Starting at the line that contains "(316, 531) = (462, 534): blue can -> none", transcribe each line exactly through the last line of the data. Include nothing else.

BEGIN SUPPLIED INFORMATION

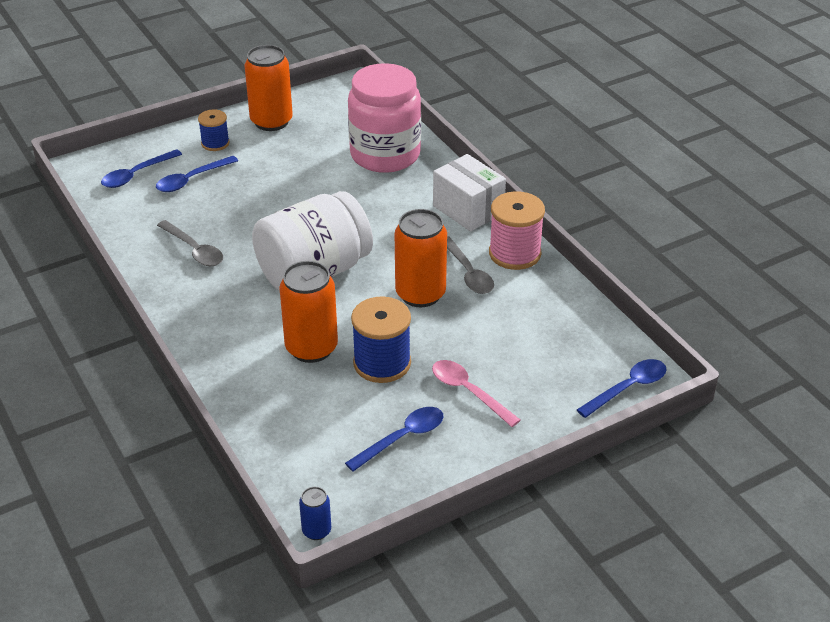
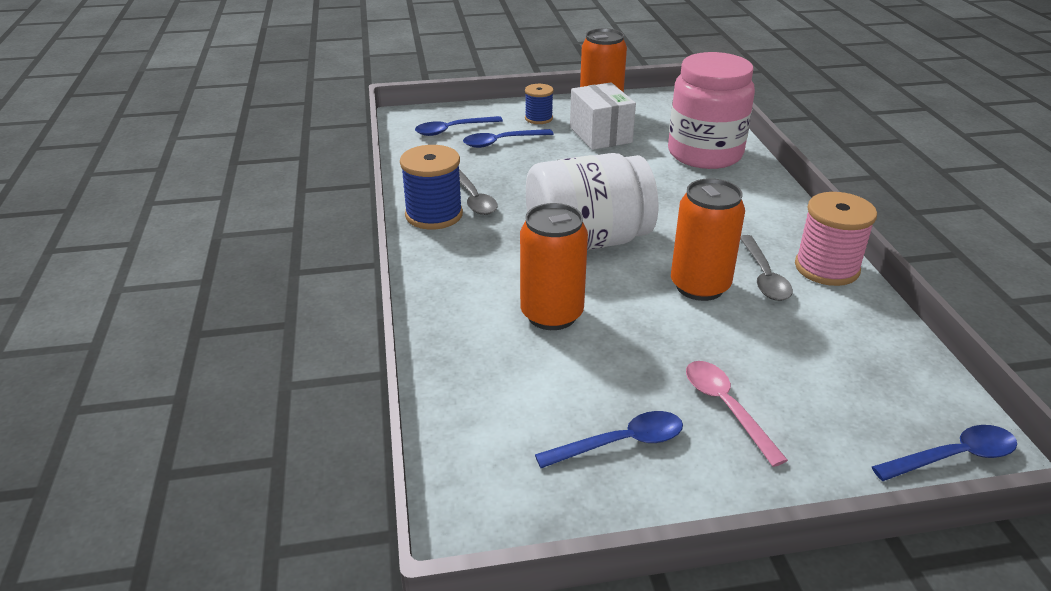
camera: 20 degrees right, 5 degrees down
(316, 531) = (462, 534): blue can -> none
(382, 363) = (627, 349): blue spool -> blue spool (434, 215)
(468, 209) = (781, 216): white box -> white box (600, 135)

END SUPPLIED INFORMATION

▸ **TASK RESPONSE**:
(316, 531) = (462, 534): blue can -> none
(382, 363) = (627, 349): blue spool -> blue spool (434, 215)
(468, 209) = (781, 216): white box -> white box (600, 135)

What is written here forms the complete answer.